• What this task involves
Retype the tail of the data exactly, starting at the line containing "plant: (797, 924) -> (499, 508), removed" and stopping at the last line.

——————————

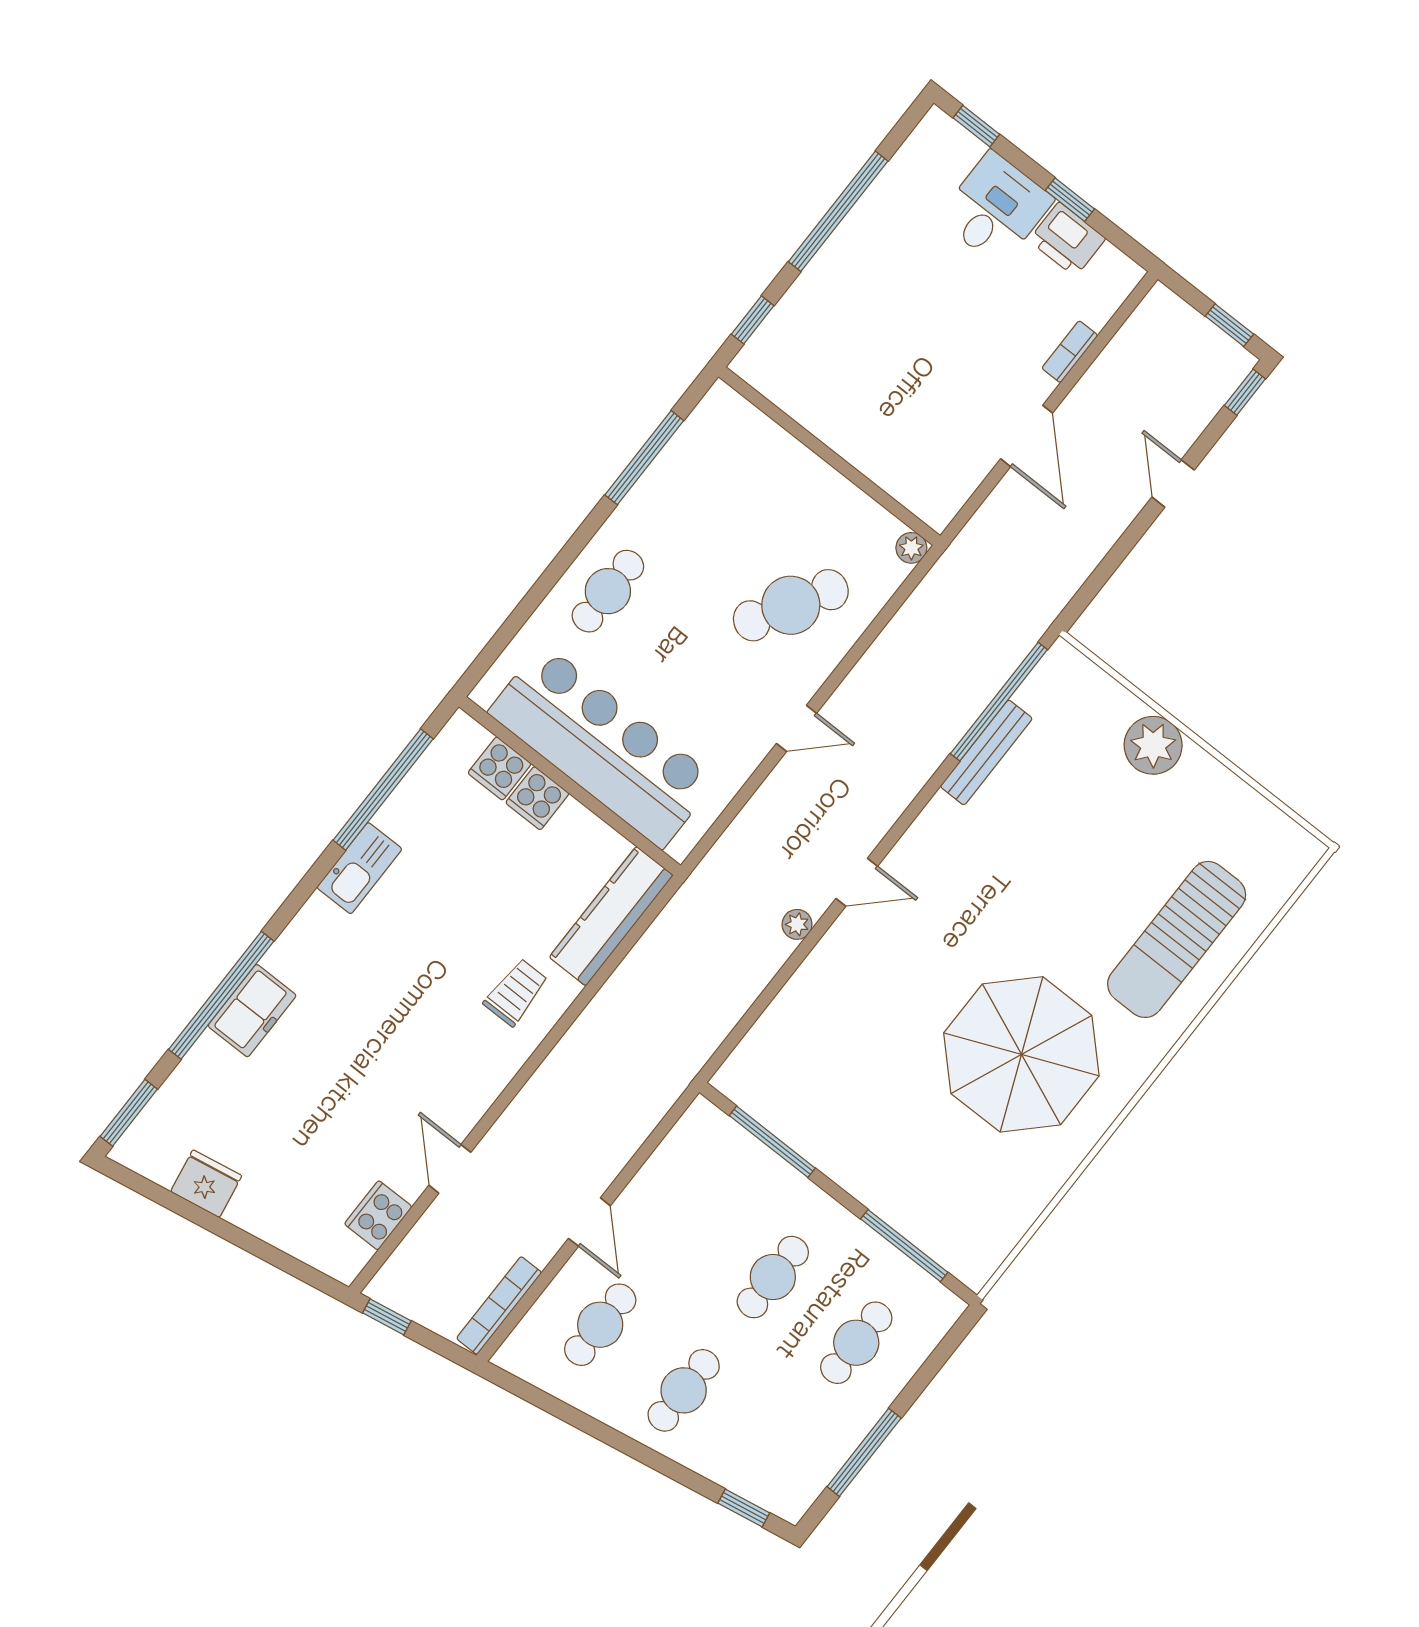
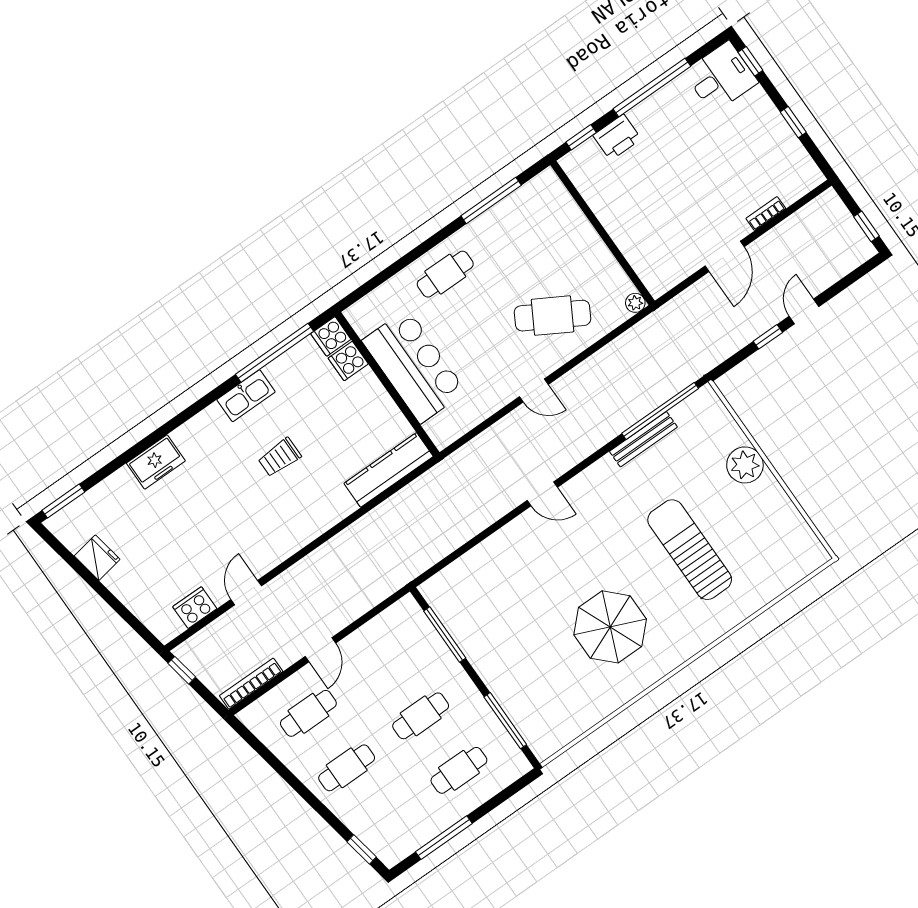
desk: (996, 209) -> (721, 77), moved
printer: (1067, 239) -> (617, 137), moved, turned -90
window: (1245, 392) -> (768, 337), moved
bar counter: (602, 746) -> (414, 366), width x0.73
cooker: (537, 798) -> (331, 336), moved
plant: (797, 924) -> (499, 508), removed
sun lounger: (1177, 939) -> (690, 550), moved, turned 90
trolley: (516, 992) -> (280, 457), moved, turned 180
window: (221, 995) -> (140, 447), removed
parasol: (1021, 1054) -> (610, 627), width x0.73, depth x0.73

——————————

• Answer box
plant: (797, 924) -> (499, 508), removed
sun lounger: (1177, 939) -> (690, 550), moved, turned 90
trolley: (516, 992) -> (280, 457), moved, turned 180
window: (221, 995) -> (140, 447), removed
parasol: (1021, 1054) -> (610, 627), width x0.73, depth x0.73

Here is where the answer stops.